### [THE TASK]
Without the pictures, set down the records below word for word.
########################################
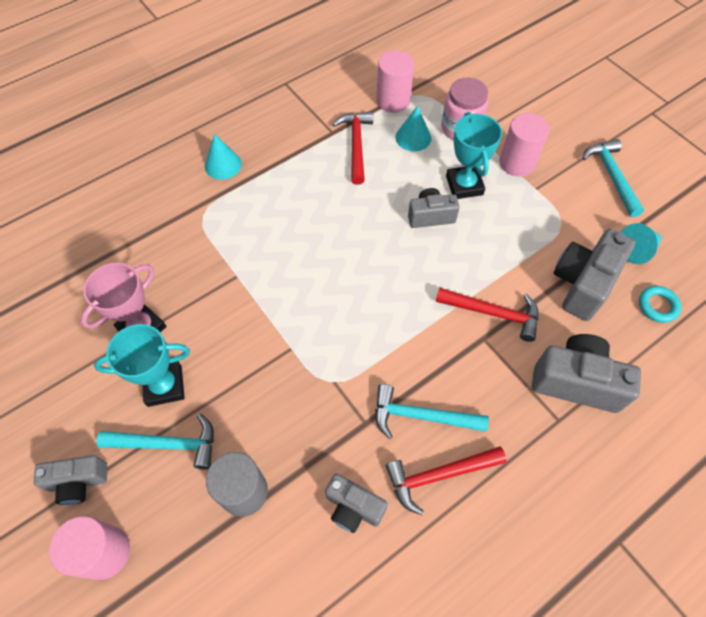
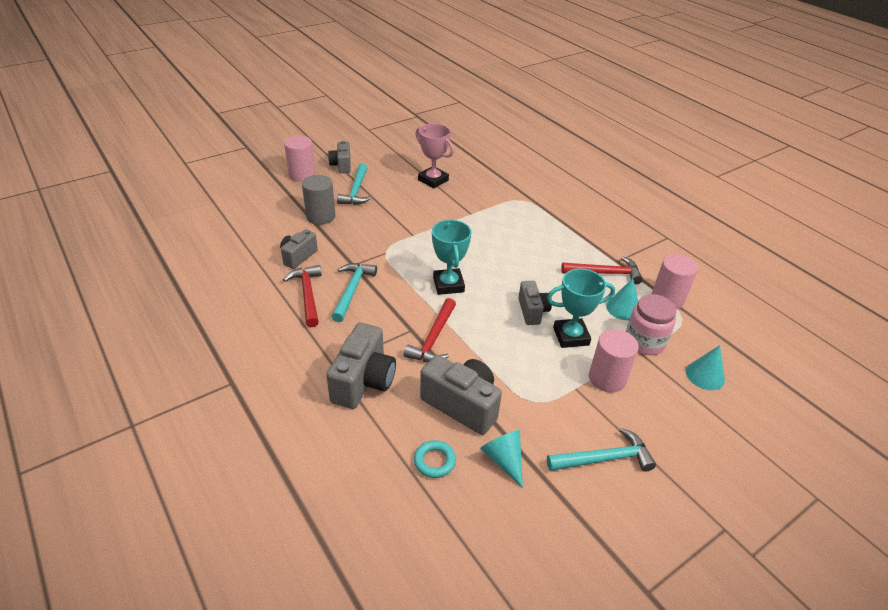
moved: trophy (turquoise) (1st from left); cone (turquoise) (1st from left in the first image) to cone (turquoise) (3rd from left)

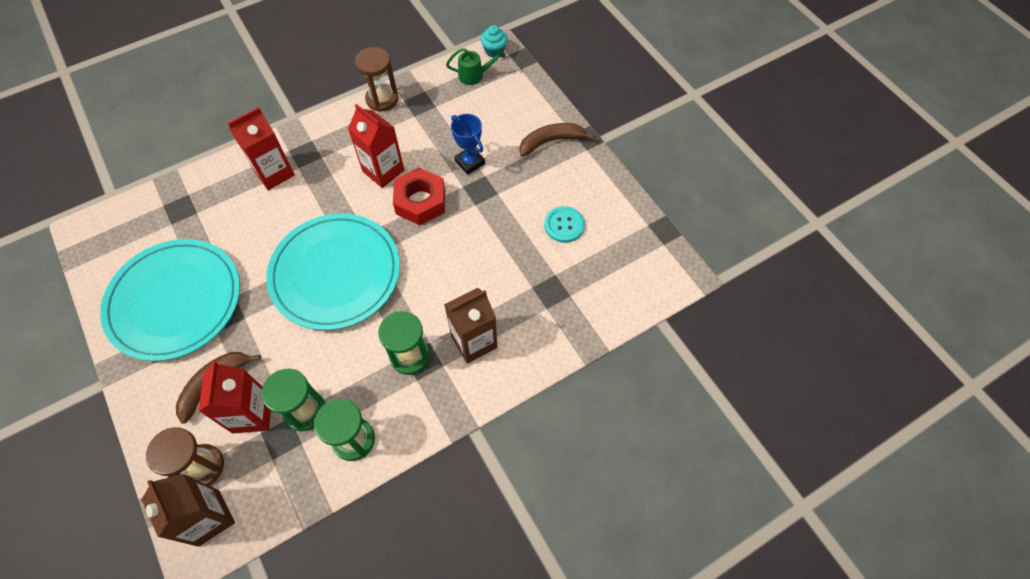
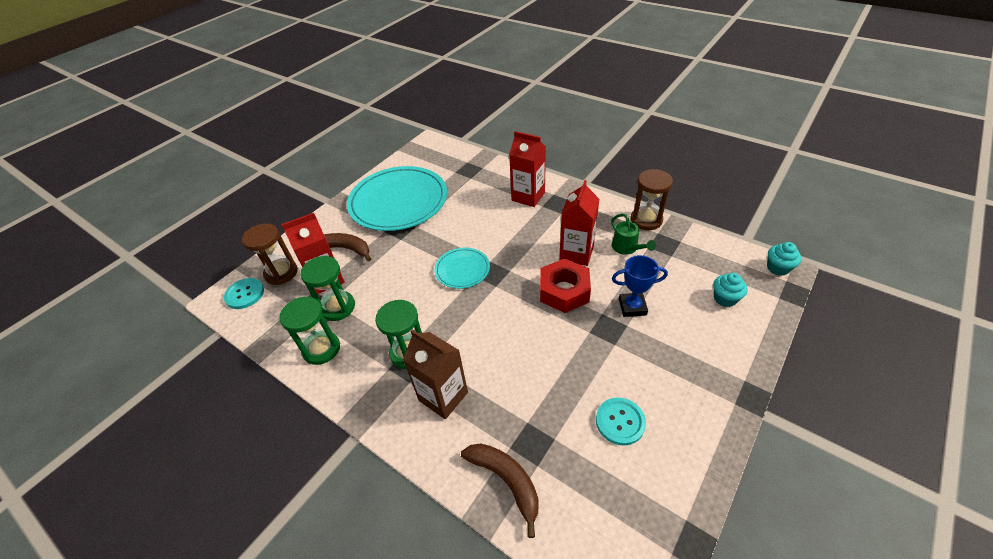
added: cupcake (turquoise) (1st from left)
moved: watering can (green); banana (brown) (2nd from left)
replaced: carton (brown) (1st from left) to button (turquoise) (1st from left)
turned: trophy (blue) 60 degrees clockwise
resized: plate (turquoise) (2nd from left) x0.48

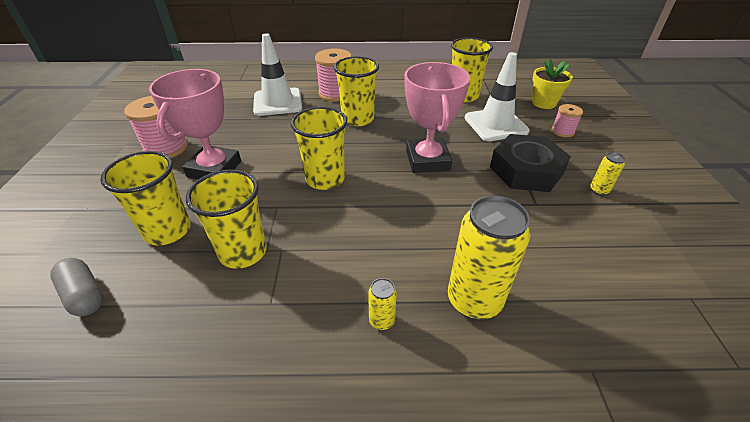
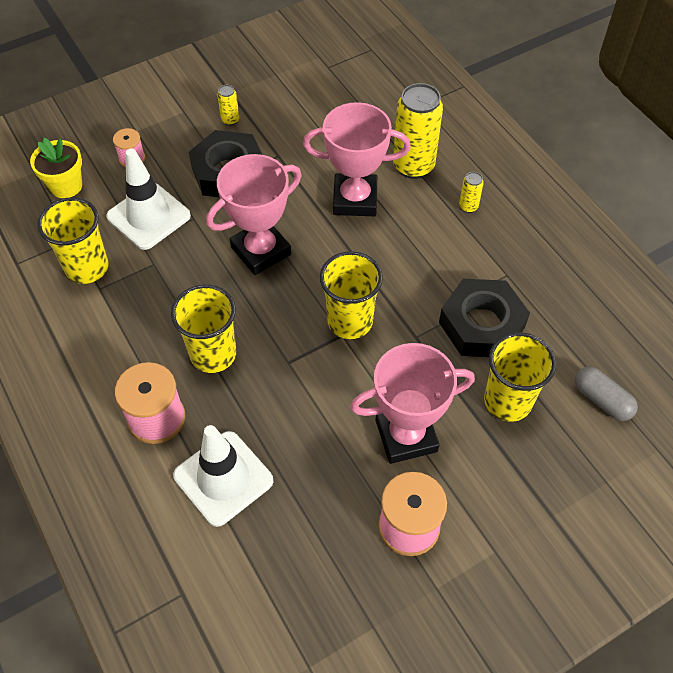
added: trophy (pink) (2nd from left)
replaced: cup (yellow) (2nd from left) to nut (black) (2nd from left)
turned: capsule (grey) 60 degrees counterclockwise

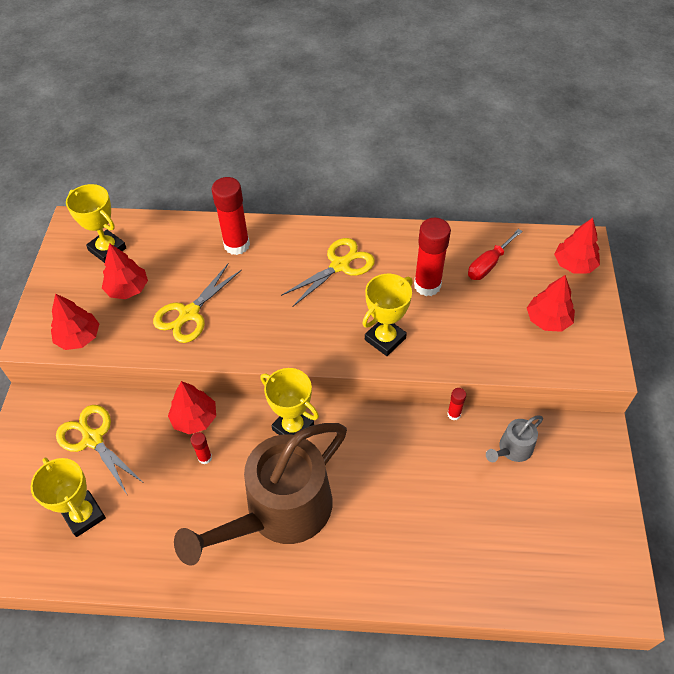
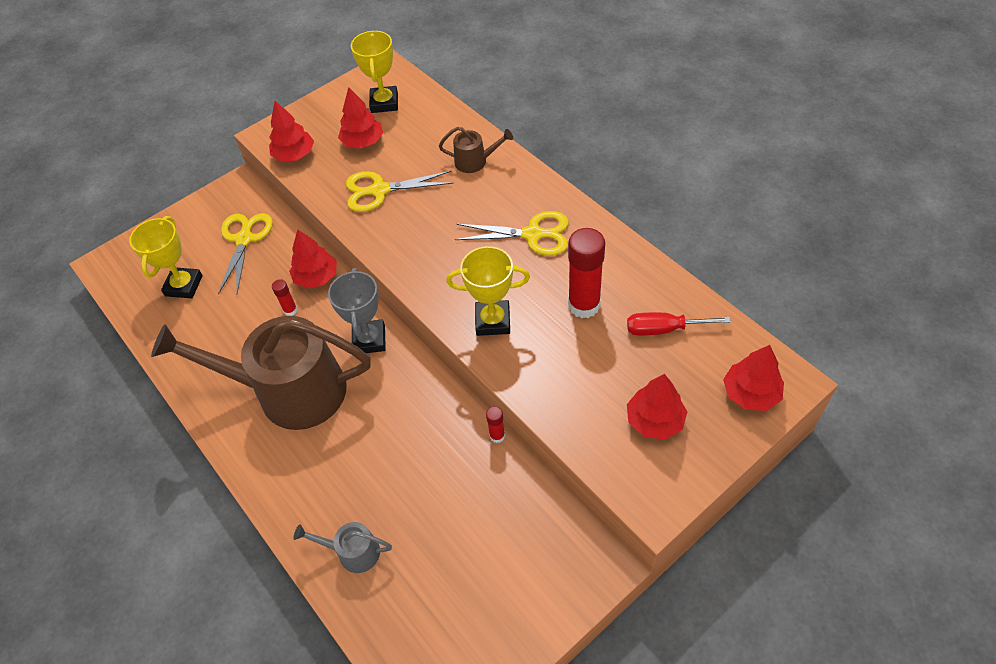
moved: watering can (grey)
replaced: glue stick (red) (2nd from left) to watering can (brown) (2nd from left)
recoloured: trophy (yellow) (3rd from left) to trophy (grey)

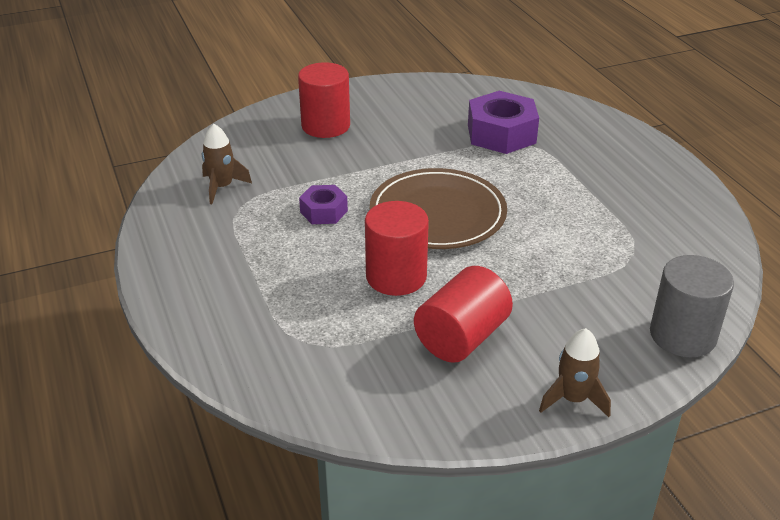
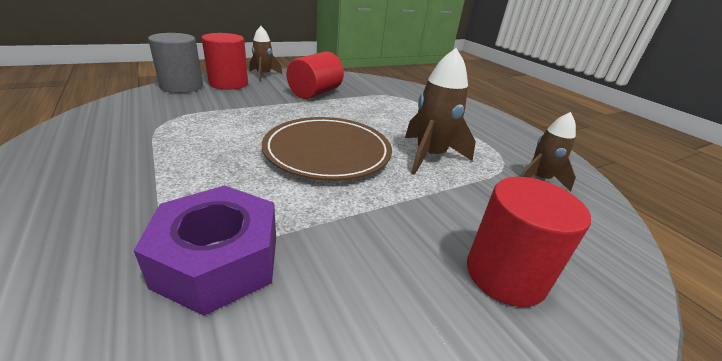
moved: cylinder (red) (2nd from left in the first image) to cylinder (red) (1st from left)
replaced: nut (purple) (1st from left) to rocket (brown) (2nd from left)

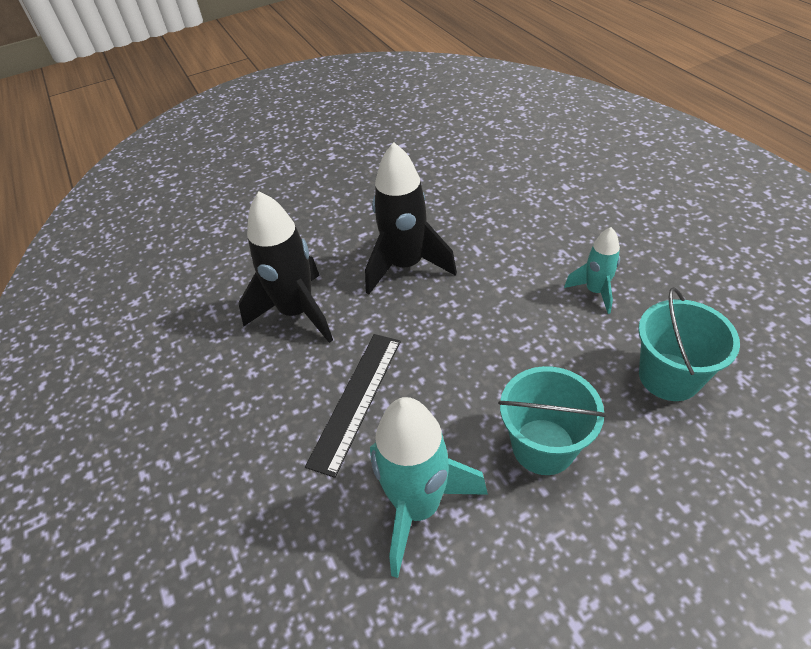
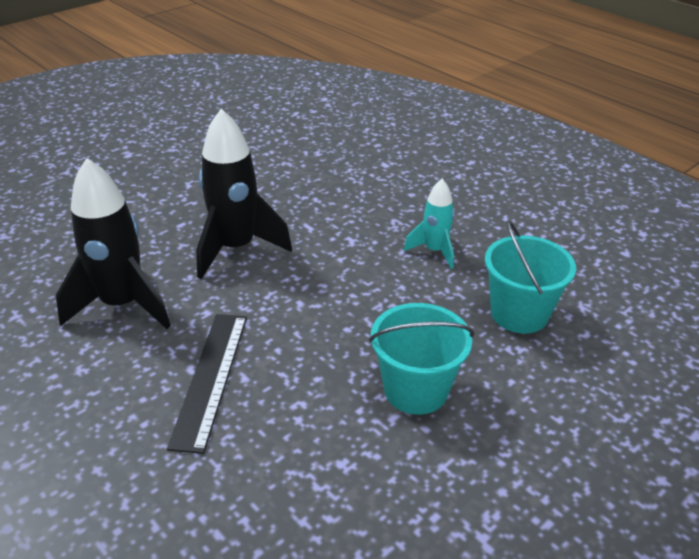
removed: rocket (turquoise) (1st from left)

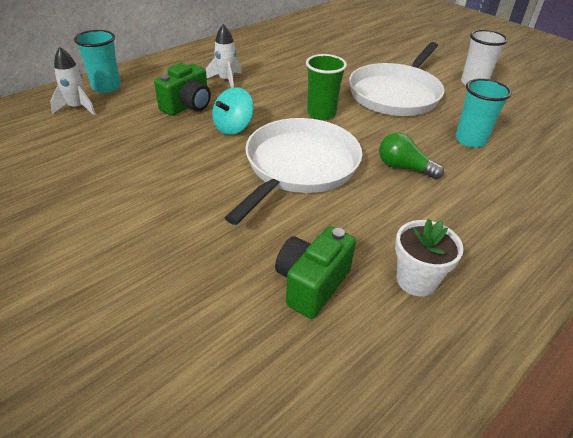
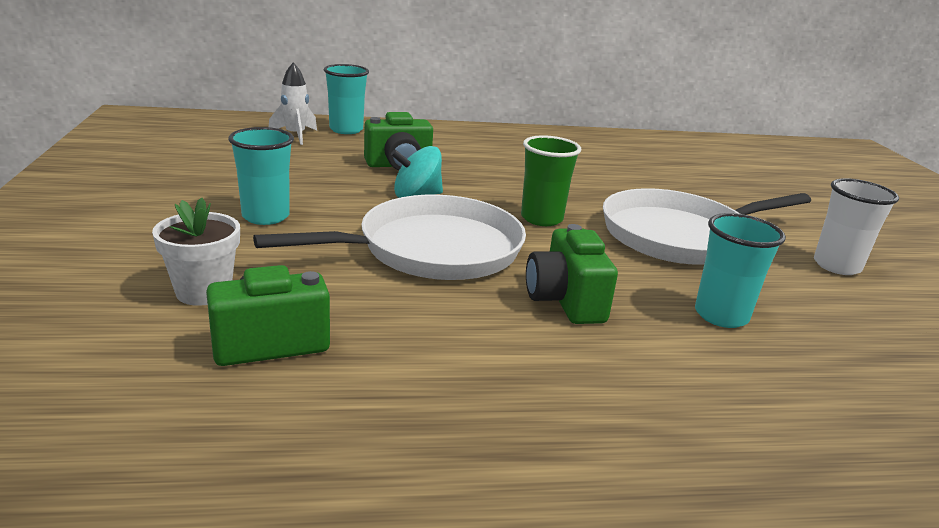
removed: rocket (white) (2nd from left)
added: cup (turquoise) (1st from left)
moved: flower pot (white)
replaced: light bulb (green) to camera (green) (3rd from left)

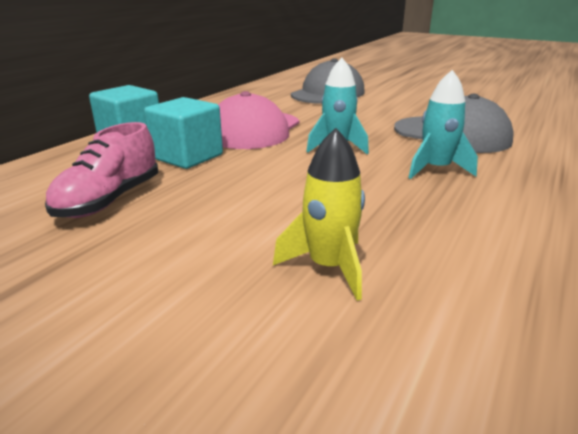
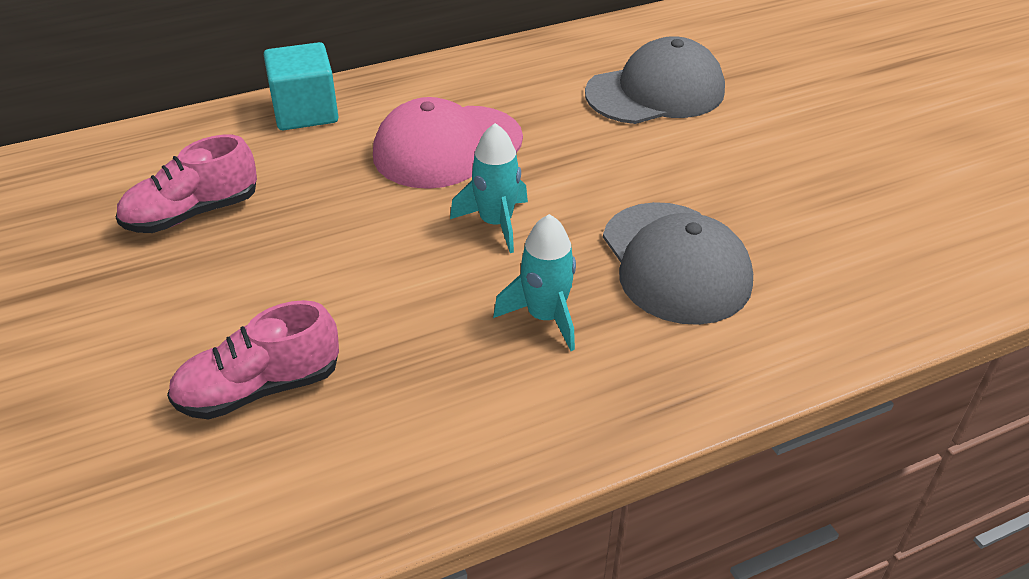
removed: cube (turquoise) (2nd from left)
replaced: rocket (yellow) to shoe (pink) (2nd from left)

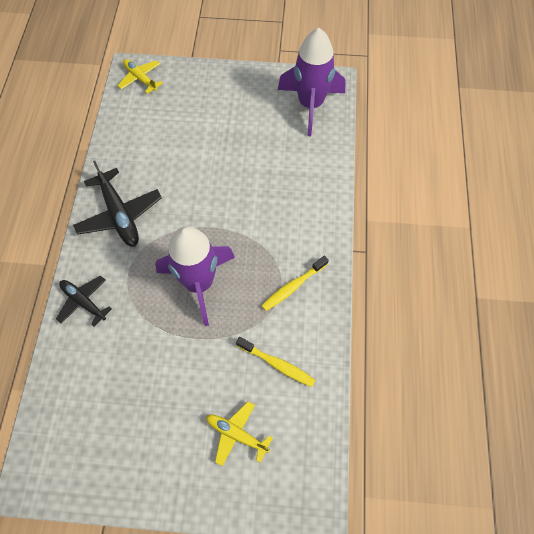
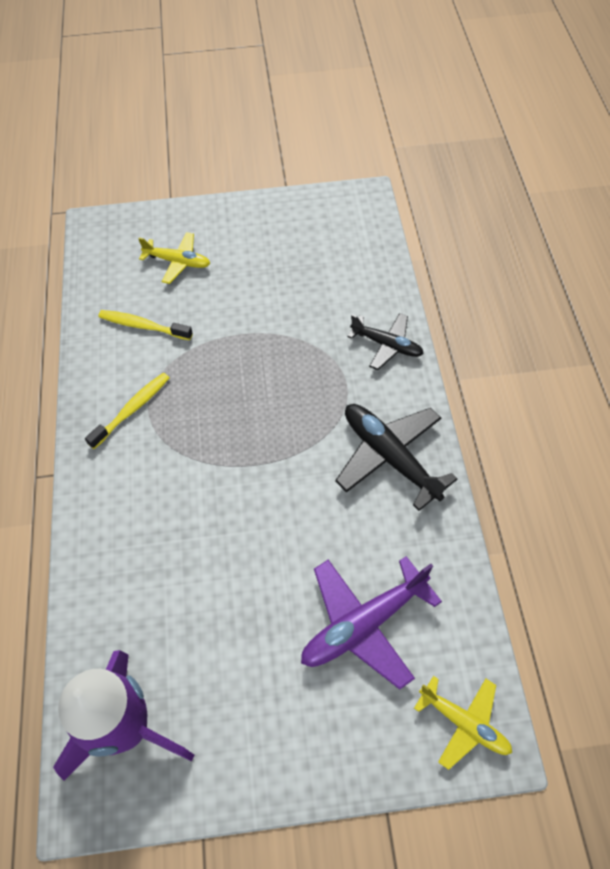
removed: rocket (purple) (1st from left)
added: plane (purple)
########################################
### [EXERCISE RESPONSE]
moved: trophy (turquoise) (1st from left); cone (turquoise) (1st from left in the first image) to cone (turquoise) (3rd from left)

added: cupcake (turquoise) (1st from left)
moved: watering can (green); banana (brown) (2nd from left)
replaced: carton (brown) (1st from left) to button (turquoise) (1st from left)
turned: trophy (blue) 60 degrees clockwise
resized: plate (turquoise) (2nd from left) x0.48

added: trophy (pink) (2nd from left)
replaced: cup (yellow) (2nd from left) to nut (black) (2nd from left)
turned: capsule (grey) 60 degrees counterclockwise

moved: watering can (grey)
replaced: glue stick (red) (2nd from left) to watering can (brown) (2nd from left)
recoloured: trophy (yellow) (3rd from left) to trophy (grey)

moved: cylinder (red) (2nd from left in the first image) to cylinder (red) (1st from left)
replaced: nut (purple) (1st from left) to rocket (brown) (2nd from left)

removed: rocket (turquoise) (1st from left)

removed: rocket (white) (2nd from left)
added: cup (turquoise) (1st from left)
moved: flower pot (white)
replaced: light bulb (green) to camera (green) (3rd from left)

removed: cube (turquoise) (2nd from left)
replaced: rocket (yellow) to shoe (pink) (2nd from left)

removed: rocket (purple) (1st from left)
added: plane (purple)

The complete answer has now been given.